Work order: The part to set down runs from the first line of the data below through the line with "green brick A6:B7", inclusive; write it exactly and leave out the pictures.

========

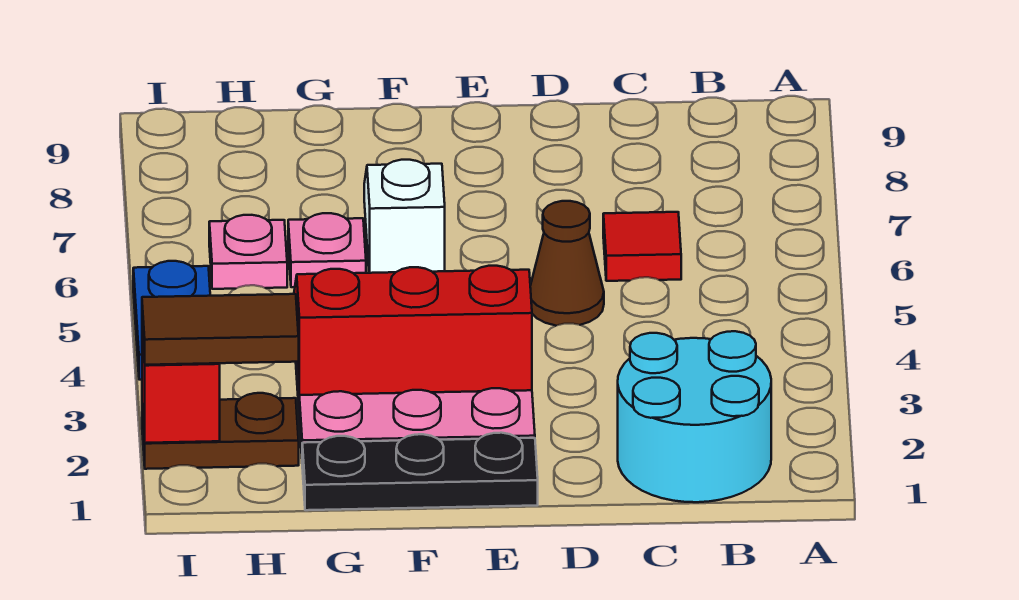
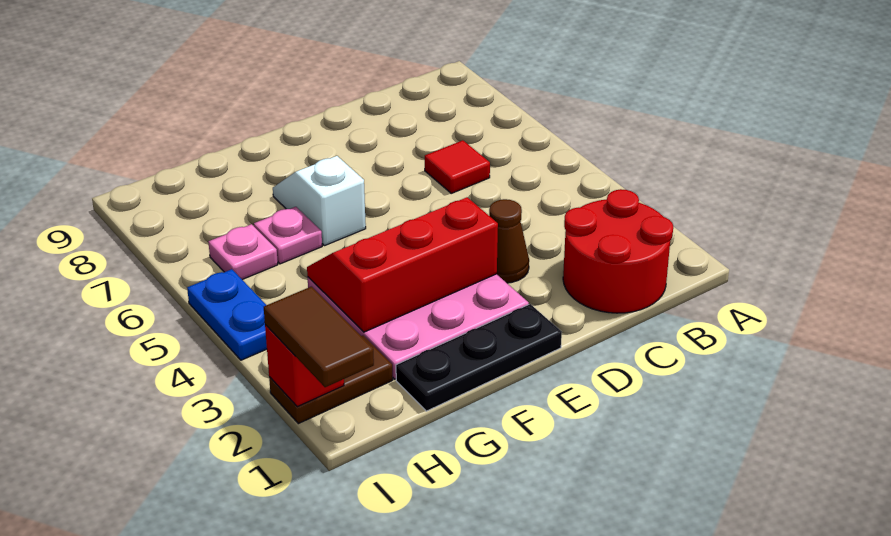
cyan round brick B1:C2 level 1 -> red round brick B1:C2 level 1
brown cone D5 level 1 -> brown cone D3 level 1
brown tile H2:I2 level 3 -> brown tile I1:I2 level 3

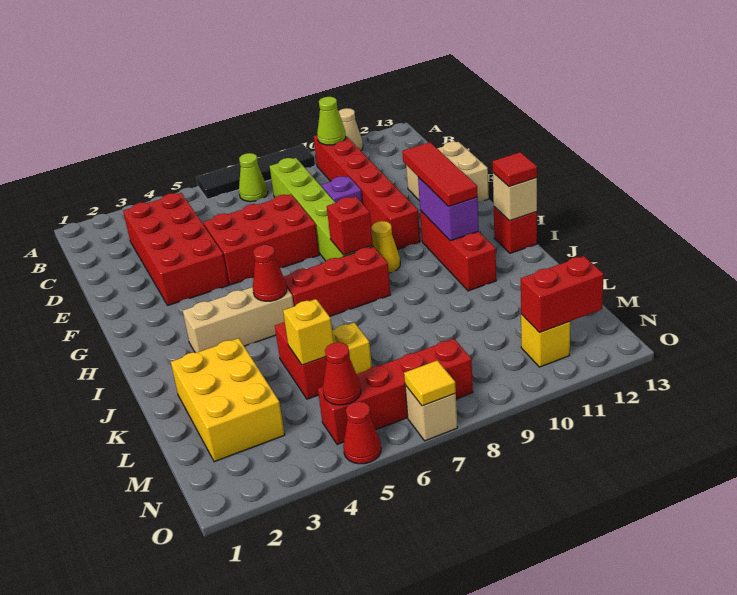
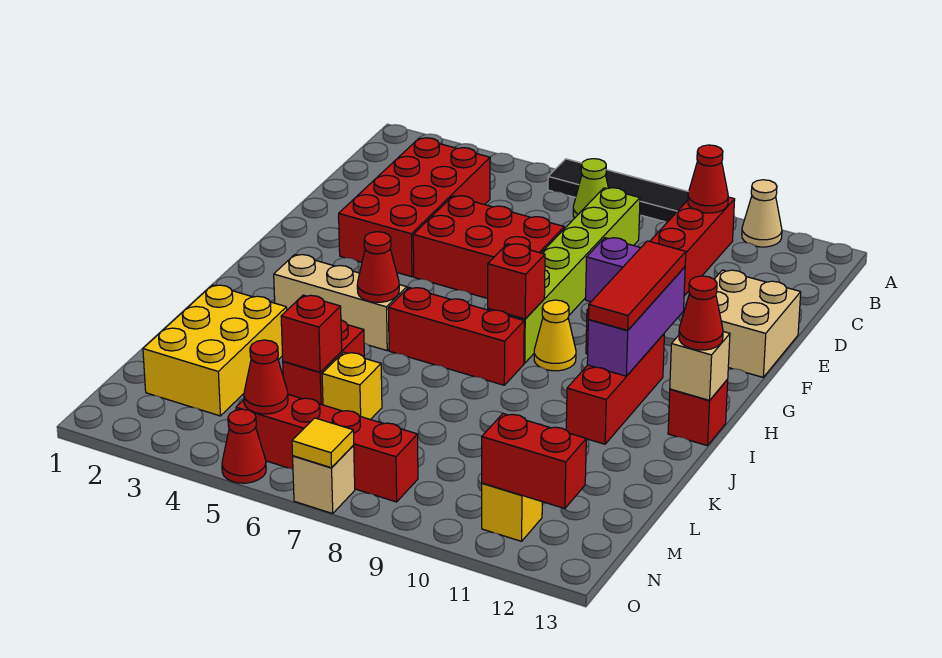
lime cone B10 level 2 -> red cone B10 level 2
purple brick H11:I11 level 2 -> purple brick G11:I11 level 2
red tile I13 level 3 -> red cone I13 level 3
yellow brick L5 level 2 -> red brick L5 level 2

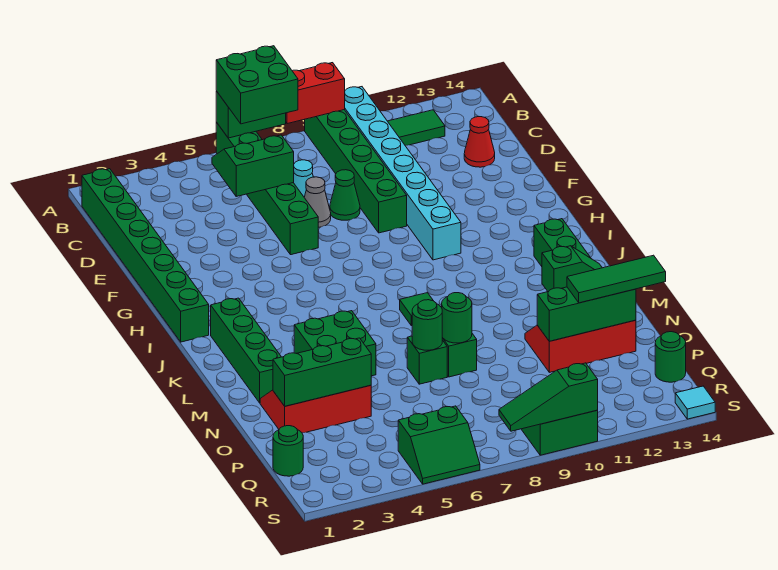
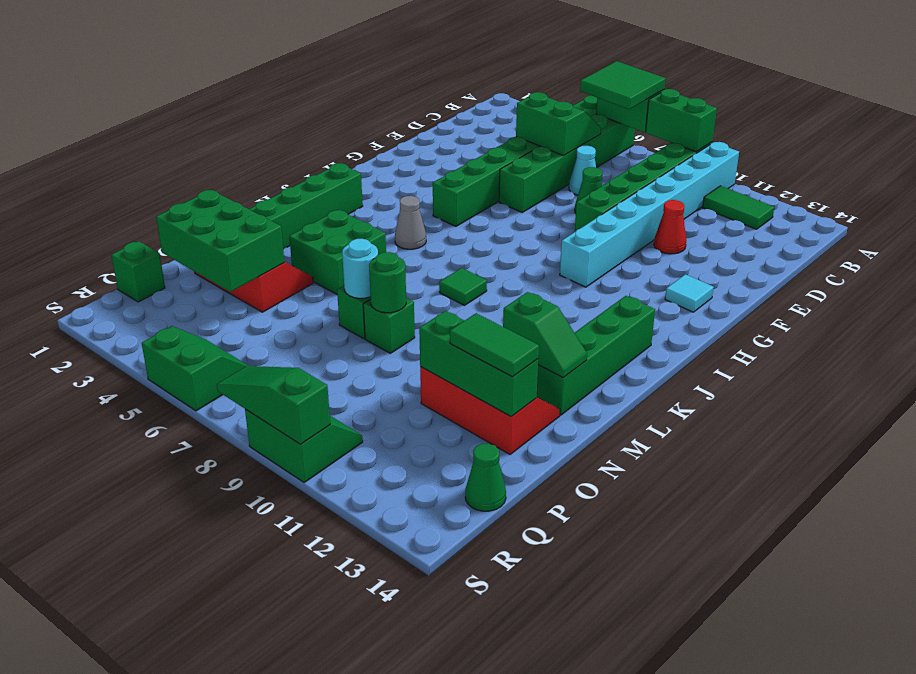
green brick A6:B7 level 3 -> green tile A6:B7 level 3
red brick A8:A9 level 2 -> green brick A8:A9 level 2
green brick B1:I1 level 1 -> green brick A5:H5 level 1
red cone D13 level 1 -> red cone E11 level 1
grey cone E7 level 1 -> grey cone J5 level 1
green round brick N7 level 2 -> cyan round brick N7 level 2
green brick O2:O4 level 2 -> green brick O2:P4 level 2
green tile O12:O14 level 3 -> green tile O12:O13 level 3
green round brick Q1 level 1 -> green brick Q1 level 1
green round brick Q14 level 1 -> green cone Q14 level 1
green slope R5:S6 level 1 top R -> green slope R5:S6 level 1 top S
cyan tile S14 level 1 -> cyan tile G13 level 1

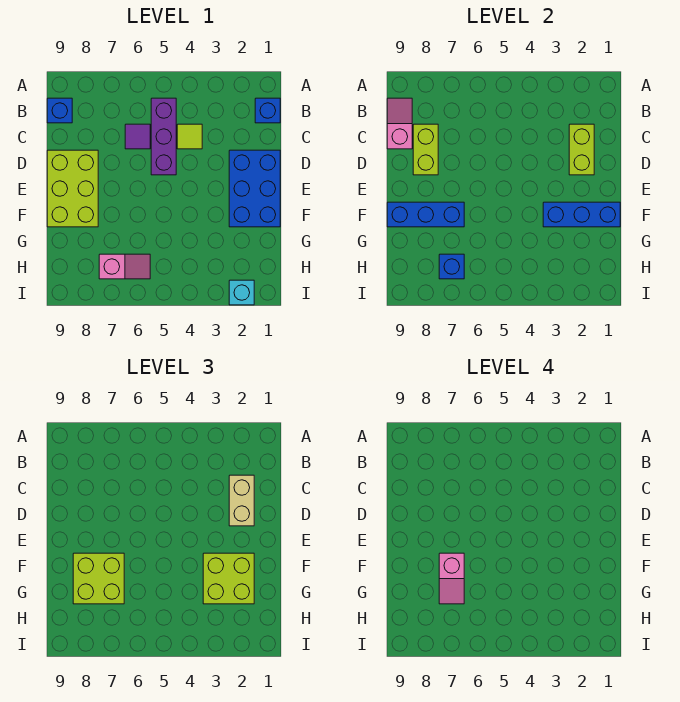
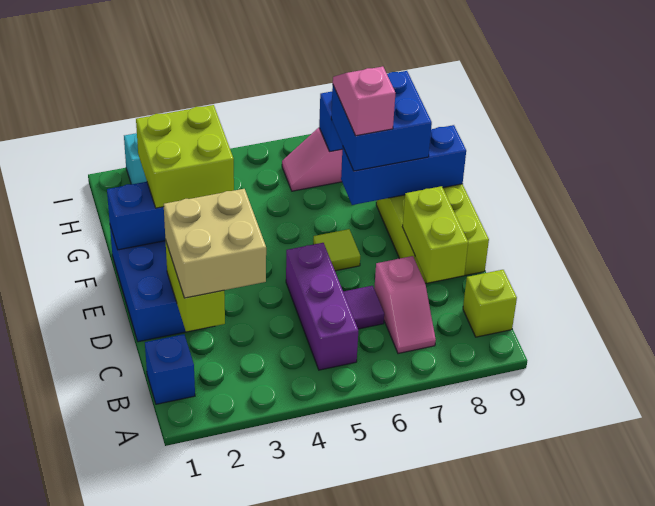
blue brick B9 level 1 -> lime brick B9 level 1
pink slope B9:C9 level 2 top C -> pink slope B7:C7 level 1 top C
tan brick C2:D2 level 3 -> tan brick C2:D3 level 3
lime tile C4 level 1 -> lime tile E6 level 1
lime brick F7:G8 level 3 -> blue brick F7:G8 level 3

========

Answer to this task:
cyan round brick B1:C2 level 1 -> red round brick B1:C2 level 1
brown cone D5 level 1 -> brown cone D3 level 1
brown tile H2:I2 level 3 -> brown tile I1:I2 level 3

lime cone B10 level 2 -> red cone B10 level 2
purple brick H11:I11 level 2 -> purple brick G11:I11 level 2
red tile I13 level 3 -> red cone I13 level 3
yellow brick L5 level 2 -> red brick L5 level 2

green brick A6:B7 level 3 -> green tile A6:B7 level 3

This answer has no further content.